[Extracted data entries]
--
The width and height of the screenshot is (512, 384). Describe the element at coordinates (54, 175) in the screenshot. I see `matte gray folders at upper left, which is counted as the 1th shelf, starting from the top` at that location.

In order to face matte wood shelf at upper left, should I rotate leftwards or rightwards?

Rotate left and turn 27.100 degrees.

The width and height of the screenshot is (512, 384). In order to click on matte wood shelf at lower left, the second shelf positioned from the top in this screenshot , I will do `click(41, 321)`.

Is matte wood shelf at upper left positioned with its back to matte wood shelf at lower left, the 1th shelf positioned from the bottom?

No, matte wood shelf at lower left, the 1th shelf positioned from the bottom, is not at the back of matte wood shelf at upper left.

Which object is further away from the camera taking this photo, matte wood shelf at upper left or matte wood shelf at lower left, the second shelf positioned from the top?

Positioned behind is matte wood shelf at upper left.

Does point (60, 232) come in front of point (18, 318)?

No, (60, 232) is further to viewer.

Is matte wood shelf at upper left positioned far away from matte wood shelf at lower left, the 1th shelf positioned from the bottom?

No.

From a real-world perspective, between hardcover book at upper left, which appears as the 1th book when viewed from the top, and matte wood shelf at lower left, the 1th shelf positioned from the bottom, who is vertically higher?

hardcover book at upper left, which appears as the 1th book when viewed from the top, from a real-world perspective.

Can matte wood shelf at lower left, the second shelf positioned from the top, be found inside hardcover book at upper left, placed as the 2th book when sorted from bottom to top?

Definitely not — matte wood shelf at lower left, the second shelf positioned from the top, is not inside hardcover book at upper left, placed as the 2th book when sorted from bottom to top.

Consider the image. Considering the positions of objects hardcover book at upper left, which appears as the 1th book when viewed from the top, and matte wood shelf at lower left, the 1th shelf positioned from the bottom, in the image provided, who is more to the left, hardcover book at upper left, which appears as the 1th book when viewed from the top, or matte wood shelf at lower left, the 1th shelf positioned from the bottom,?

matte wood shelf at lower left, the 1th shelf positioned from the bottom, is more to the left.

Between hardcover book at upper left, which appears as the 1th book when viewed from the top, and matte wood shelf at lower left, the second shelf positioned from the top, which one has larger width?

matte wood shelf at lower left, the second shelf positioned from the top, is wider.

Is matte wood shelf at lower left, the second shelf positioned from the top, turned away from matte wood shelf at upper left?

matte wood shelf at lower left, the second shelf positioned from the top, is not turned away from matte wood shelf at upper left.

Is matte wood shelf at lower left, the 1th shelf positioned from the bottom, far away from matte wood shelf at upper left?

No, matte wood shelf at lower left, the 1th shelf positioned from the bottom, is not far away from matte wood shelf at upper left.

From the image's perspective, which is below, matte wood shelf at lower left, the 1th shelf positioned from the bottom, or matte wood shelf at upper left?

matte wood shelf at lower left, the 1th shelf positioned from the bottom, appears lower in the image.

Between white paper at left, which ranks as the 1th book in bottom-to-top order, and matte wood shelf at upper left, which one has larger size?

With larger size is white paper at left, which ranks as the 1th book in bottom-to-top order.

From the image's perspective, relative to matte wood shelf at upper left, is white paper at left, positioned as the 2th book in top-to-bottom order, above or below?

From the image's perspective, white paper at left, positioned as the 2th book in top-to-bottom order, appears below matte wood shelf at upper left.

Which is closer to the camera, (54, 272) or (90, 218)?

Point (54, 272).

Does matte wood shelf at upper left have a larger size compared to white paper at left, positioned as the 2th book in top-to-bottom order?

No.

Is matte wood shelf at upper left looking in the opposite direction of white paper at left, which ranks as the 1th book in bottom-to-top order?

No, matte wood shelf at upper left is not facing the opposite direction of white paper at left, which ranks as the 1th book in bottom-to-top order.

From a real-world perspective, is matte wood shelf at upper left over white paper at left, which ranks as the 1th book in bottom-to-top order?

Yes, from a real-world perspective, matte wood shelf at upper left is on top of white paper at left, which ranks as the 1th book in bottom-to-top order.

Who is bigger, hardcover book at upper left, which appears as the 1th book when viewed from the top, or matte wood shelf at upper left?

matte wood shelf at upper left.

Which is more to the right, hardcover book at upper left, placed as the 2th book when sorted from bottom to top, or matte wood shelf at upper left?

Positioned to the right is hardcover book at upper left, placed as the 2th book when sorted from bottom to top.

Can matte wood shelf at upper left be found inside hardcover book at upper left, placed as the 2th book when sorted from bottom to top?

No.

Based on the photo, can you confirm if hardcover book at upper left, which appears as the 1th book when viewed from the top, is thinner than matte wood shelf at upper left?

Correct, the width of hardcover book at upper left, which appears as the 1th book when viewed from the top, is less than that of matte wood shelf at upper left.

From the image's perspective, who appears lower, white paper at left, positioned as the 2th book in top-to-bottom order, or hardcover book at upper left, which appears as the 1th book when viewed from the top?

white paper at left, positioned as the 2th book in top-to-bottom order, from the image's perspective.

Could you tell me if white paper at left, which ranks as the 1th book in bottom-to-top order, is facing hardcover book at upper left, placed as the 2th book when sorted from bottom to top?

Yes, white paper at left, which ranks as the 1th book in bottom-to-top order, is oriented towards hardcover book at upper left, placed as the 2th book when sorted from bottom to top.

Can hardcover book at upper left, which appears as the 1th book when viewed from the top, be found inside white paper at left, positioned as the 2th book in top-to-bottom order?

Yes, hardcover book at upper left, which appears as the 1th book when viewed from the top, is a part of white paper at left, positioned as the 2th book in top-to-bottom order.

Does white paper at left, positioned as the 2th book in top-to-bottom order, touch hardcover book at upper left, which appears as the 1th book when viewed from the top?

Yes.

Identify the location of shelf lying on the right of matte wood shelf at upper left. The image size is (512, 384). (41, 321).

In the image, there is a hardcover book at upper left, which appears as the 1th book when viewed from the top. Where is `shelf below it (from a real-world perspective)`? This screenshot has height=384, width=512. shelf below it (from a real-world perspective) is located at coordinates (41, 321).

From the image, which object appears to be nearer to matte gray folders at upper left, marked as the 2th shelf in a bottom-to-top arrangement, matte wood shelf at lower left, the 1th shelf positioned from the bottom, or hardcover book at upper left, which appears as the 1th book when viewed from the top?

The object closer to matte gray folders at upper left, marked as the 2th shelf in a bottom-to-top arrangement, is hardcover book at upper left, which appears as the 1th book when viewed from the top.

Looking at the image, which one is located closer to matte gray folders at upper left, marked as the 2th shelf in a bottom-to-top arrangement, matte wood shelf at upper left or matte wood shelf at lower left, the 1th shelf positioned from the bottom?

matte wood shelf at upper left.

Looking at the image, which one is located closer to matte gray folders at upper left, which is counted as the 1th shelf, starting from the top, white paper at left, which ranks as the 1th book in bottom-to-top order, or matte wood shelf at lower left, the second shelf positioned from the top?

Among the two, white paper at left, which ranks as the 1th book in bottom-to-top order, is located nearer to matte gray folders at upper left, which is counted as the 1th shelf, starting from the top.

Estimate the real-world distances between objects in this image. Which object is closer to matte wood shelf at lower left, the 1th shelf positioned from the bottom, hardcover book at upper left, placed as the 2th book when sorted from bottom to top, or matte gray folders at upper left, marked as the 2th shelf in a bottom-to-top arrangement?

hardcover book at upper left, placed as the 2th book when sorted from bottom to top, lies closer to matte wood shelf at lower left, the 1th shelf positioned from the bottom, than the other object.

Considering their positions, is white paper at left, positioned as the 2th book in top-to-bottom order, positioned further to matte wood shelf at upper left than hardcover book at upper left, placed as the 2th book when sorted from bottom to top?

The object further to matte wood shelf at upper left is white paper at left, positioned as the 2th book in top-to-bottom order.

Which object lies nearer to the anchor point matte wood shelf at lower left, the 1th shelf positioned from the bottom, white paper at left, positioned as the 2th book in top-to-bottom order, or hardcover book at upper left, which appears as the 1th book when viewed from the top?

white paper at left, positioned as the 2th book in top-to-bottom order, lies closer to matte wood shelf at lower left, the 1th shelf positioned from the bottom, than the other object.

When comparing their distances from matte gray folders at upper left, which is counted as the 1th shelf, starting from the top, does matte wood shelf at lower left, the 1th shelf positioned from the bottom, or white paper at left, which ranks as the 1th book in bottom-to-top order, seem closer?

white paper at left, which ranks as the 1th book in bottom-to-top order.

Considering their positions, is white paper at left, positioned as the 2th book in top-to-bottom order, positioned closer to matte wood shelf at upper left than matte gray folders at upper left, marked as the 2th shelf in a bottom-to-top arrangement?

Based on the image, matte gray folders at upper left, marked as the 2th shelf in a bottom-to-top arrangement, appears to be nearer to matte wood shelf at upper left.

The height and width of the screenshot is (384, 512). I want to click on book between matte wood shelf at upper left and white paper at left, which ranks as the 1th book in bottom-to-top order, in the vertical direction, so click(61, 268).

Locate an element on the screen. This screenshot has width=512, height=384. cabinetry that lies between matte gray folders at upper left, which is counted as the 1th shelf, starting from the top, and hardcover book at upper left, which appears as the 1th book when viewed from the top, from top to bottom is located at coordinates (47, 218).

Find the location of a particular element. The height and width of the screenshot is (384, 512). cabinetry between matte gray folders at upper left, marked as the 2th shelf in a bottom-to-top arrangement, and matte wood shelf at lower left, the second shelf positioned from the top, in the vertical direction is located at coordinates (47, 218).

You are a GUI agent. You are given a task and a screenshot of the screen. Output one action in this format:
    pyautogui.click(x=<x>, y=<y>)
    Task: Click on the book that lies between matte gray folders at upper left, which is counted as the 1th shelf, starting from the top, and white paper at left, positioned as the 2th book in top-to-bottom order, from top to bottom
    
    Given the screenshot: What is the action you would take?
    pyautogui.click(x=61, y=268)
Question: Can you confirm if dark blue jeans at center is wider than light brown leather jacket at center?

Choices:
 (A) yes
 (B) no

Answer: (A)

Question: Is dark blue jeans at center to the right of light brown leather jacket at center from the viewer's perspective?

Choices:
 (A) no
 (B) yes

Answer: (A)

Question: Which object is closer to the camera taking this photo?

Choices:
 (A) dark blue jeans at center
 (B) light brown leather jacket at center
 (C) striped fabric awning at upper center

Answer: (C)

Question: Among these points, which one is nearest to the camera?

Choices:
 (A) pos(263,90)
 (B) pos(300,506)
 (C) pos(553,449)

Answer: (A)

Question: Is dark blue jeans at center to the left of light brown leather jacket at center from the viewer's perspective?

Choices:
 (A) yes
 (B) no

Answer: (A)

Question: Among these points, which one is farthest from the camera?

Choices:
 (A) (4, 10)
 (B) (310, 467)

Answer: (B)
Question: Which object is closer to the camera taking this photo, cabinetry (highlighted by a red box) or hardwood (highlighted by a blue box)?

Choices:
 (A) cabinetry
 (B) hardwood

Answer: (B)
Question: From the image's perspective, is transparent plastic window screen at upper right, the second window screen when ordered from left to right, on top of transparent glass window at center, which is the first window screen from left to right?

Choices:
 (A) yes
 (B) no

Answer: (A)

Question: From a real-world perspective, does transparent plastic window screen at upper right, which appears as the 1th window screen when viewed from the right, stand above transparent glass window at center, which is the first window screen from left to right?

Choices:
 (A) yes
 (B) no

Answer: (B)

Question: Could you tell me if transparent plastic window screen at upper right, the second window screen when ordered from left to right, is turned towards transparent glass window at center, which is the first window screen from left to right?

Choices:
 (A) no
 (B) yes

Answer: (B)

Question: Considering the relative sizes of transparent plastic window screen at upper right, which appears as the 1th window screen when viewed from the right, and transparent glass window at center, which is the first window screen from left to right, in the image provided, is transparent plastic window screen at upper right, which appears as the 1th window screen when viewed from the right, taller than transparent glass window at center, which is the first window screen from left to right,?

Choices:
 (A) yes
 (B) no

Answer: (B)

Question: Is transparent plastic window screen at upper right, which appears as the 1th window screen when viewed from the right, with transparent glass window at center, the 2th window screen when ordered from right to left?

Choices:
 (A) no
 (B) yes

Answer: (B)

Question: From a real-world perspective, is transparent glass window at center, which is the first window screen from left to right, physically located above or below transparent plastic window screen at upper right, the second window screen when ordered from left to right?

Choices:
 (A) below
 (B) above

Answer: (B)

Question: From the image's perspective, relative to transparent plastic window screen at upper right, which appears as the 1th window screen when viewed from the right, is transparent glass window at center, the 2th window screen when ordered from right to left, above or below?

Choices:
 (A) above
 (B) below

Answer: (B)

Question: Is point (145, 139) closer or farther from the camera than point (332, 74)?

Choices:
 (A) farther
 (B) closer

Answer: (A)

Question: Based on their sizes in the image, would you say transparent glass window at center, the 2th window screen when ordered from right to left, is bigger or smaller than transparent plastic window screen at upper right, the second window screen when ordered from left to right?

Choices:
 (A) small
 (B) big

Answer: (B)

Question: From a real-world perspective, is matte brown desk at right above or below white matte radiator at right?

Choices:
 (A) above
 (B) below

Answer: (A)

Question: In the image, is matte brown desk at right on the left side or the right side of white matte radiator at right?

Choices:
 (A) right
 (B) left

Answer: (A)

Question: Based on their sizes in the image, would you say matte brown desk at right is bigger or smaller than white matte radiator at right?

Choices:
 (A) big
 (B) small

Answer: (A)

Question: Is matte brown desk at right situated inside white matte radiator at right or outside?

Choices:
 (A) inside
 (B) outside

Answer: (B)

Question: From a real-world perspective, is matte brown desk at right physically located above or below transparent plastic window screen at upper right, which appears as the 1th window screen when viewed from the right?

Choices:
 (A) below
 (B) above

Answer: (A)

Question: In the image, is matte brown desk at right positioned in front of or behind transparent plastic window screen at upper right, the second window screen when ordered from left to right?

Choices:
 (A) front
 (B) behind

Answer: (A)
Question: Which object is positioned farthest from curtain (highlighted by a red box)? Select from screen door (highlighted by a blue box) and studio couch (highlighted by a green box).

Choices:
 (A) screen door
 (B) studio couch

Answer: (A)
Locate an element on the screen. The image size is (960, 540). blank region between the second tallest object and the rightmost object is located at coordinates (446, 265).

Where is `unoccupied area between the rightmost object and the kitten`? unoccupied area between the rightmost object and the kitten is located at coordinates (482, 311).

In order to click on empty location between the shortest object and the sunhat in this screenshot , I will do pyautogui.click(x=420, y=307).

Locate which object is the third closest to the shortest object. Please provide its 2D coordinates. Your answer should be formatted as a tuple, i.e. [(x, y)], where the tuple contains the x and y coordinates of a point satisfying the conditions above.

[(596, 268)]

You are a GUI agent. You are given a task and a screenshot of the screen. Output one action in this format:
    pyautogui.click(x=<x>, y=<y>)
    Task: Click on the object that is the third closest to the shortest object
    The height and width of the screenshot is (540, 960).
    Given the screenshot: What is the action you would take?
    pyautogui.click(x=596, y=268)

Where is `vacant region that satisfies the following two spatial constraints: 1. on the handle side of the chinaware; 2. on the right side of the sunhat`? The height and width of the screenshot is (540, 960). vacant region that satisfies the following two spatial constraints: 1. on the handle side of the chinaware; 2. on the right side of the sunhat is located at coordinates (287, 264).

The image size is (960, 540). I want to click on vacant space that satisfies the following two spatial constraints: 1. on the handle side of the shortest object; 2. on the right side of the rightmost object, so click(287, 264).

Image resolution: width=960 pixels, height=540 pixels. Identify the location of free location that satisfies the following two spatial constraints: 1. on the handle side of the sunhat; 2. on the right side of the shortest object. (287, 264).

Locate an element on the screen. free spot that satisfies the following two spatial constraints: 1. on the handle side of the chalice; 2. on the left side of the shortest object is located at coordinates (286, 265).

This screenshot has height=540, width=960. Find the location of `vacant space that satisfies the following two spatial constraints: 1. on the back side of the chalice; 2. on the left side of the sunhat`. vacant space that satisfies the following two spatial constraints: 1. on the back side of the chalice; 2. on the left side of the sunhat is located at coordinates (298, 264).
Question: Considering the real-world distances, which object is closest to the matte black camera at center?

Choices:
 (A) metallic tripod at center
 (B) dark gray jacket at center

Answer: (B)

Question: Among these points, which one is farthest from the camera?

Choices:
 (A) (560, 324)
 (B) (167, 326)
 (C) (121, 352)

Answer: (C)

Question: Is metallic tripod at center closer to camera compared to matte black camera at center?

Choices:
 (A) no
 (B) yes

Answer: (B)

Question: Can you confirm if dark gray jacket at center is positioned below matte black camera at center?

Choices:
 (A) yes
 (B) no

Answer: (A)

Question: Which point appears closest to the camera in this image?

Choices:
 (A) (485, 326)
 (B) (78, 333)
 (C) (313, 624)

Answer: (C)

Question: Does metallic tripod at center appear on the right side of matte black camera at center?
--
**Exercise:** Copy out everything from the first of the lines above down to the line containing "The width and height of the screenshot is (512, 384). In", keeping both ends.

**Exercise answer:**
The width and height of the screenshot is (512, 384). Describe the element at coordinates (54, 175) in the screenshot. I see `matte gray folders at upper left, which is counted as the 1th shelf, starting from the top` at that location.

In order to face matte wood shelf at upper left, should I rotate leftwards or rightwards?

Rotate left and turn 27.100 degrees.

The width and height of the screenshot is (512, 384). In order to click on matte wood shelf at lower left, the second shelf positioned from the top in this screenshot , I will do `click(41, 321)`.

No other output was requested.